■ Data extract:
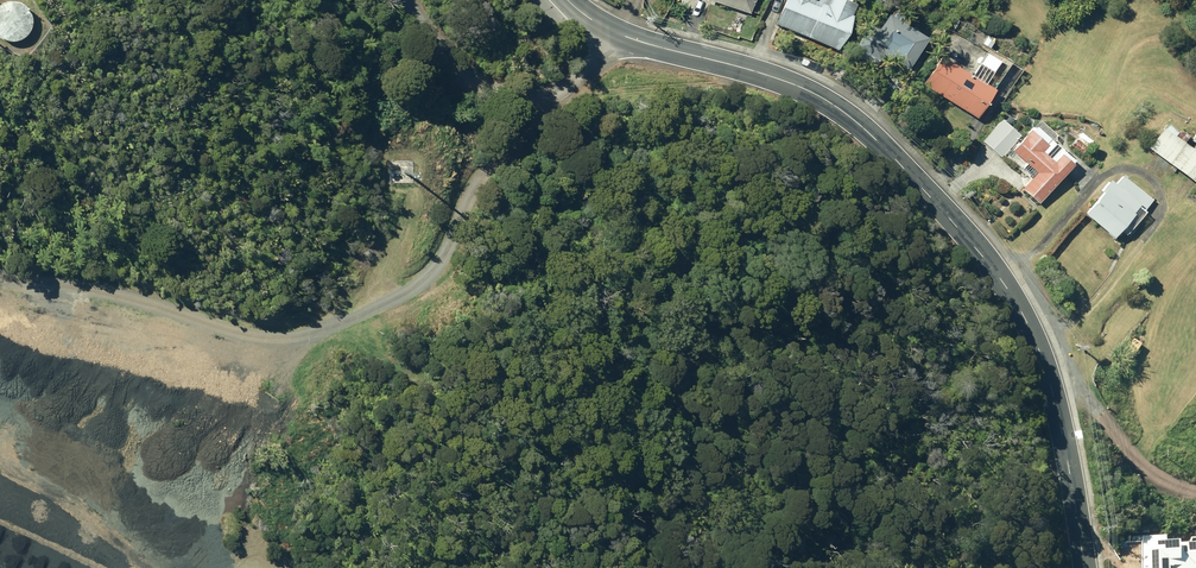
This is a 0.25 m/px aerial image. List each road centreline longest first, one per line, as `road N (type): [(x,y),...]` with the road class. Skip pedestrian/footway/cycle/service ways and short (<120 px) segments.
road 1 (secondary): [(567,0),(605,28),(824,100),(924,188),(1007,288),(1036,341),(1051,381),(1084,567)]
road 2 (track): [(0,272),(114,294),(242,336),(319,331),(410,290),(458,237),(476,189),(524,133)]
road 3 (track): [(0,467),(54,493),(140,567)]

■ Directions: Every line above should be transcribed word for word; leave the pictures out.

■ Result of this exercise:
This is a 0.25 m/px aerial image. List each road centreline longest first, one per line, as `road N (type): [(x,y),...]` with the road class. Skip pedestrian/footway/cycle/service ways and short (<120 px) segments.
road 1 (secondary): [(567,0),(605,28),(824,100),(924,188),(1007,288),(1036,341),(1051,381),(1084,567)]
road 2 (track): [(0,272),(114,294),(242,336),(319,331),(410,290),(458,237),(476,189),(524,133)]
road 3 (track): [(0,467),(54,493),(140,567)]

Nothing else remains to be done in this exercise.